> _Written task_
Report every line of the entries that contains the word "green".

> _Data listing_
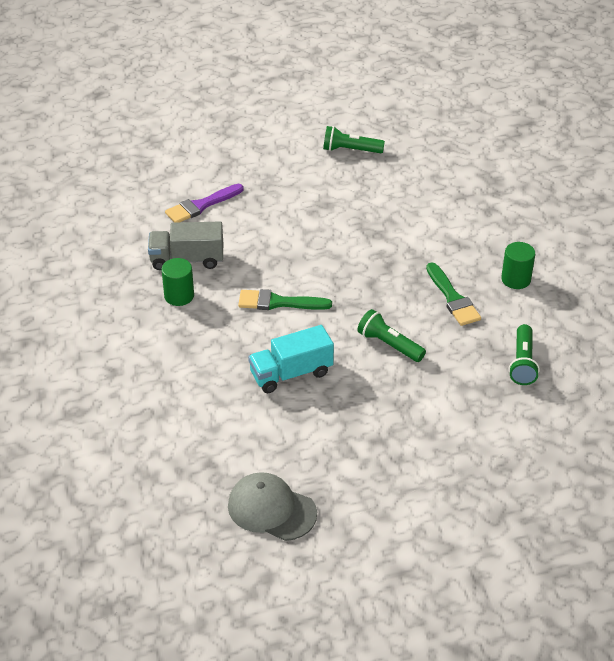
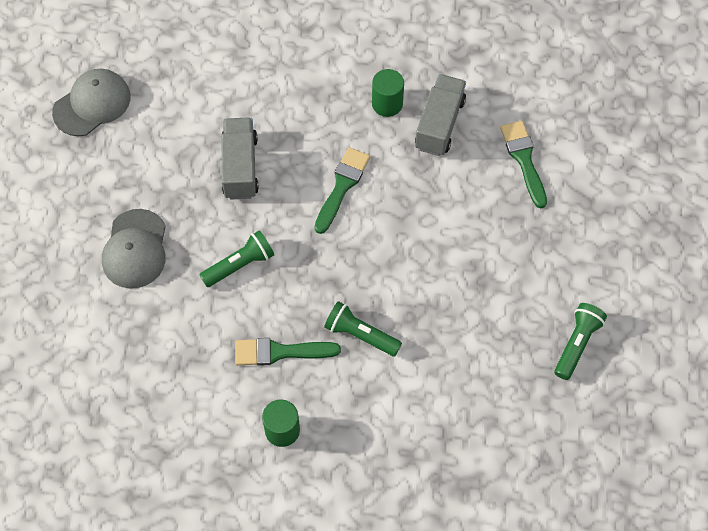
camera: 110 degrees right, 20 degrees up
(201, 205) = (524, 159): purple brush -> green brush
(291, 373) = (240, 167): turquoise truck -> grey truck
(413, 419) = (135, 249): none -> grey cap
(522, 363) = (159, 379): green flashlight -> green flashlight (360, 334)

> _Response_
(201, 205) = (524, 159): purple brush -> green brush
(522, 363) = (159, 379): green flashlight -> green flashlight (360, 334)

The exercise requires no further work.